About this exercise
Only the lines from the line with "turquoise bell: 4 -> 1" through the end of the records belong in your reply, copied exactly, with every picture left out.

(Spatial reasoning data)
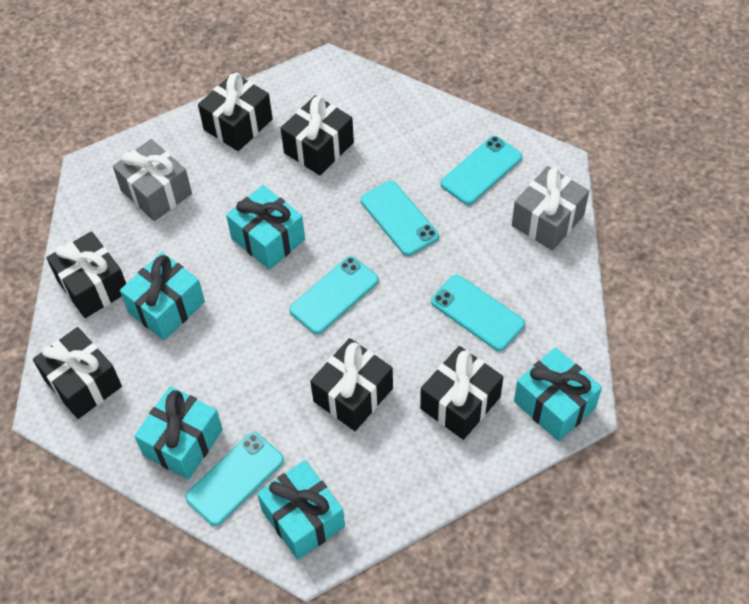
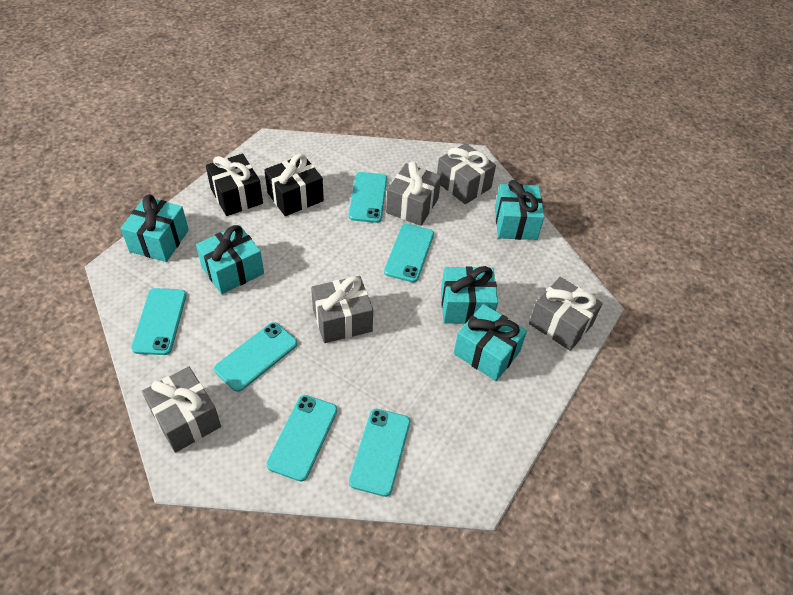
black gift: 6 -> 2
grey gift: 2 -> 5
turquoise phone: 5 -> 6

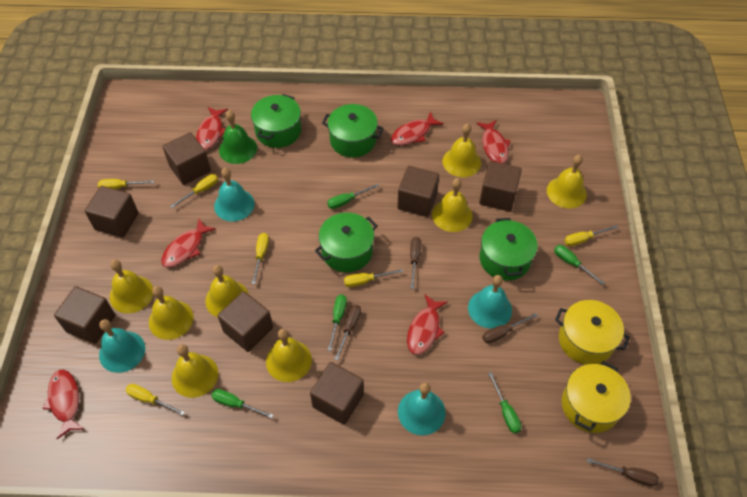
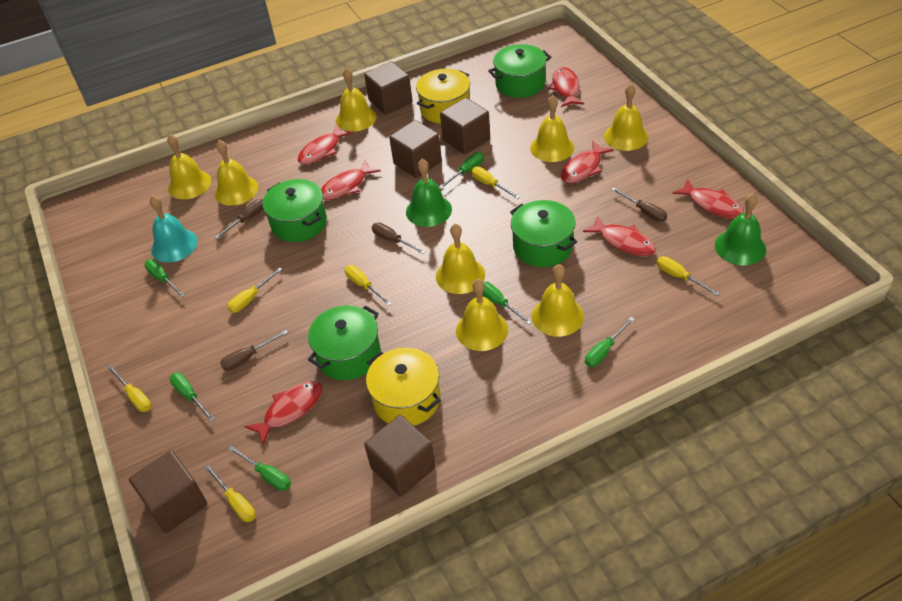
brown cube: 7 -> 5
green bell: 1 -> 2
green screwdriver: 5 -> 6
red fish: 6 -> 7
turquoise bell: 4 -> 1

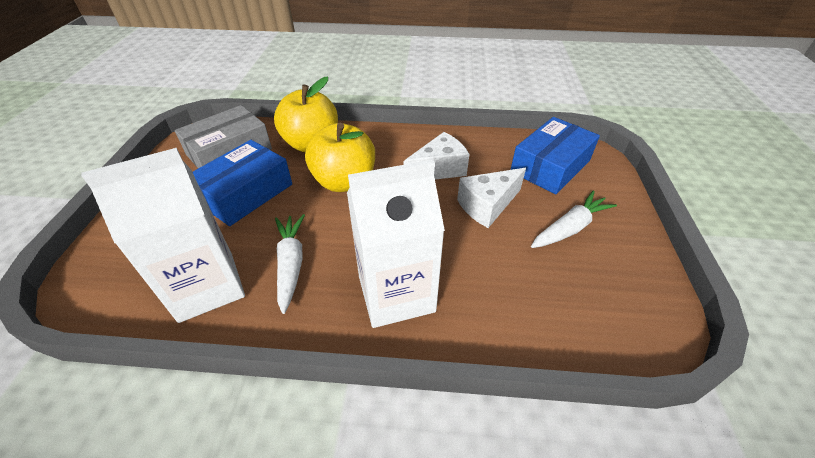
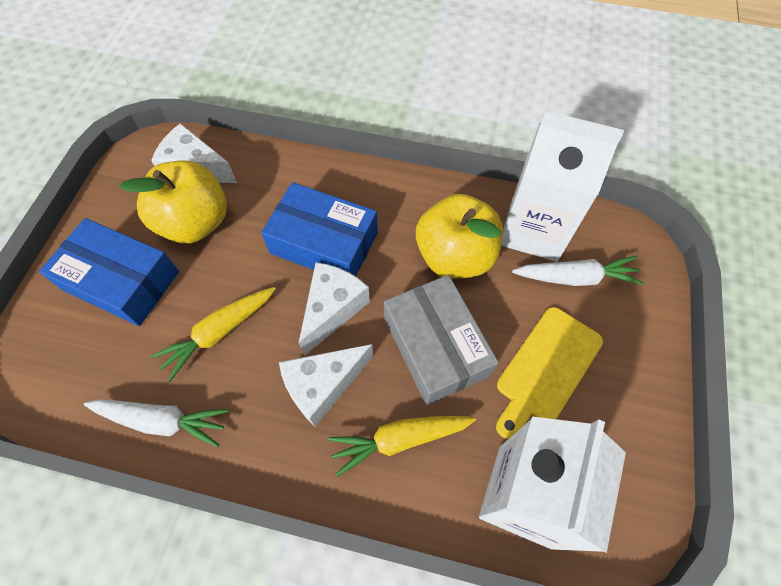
white cheese: 2 -> 3
yellow carrot: 0 -> 2
yellow cutting board: 0 -> 1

Exercise result
turquoise bell: 4 -> 1

white cheese: 2 -> 3
yellow carrot: 0 -> 2
yellow cutting board: 0 -> 1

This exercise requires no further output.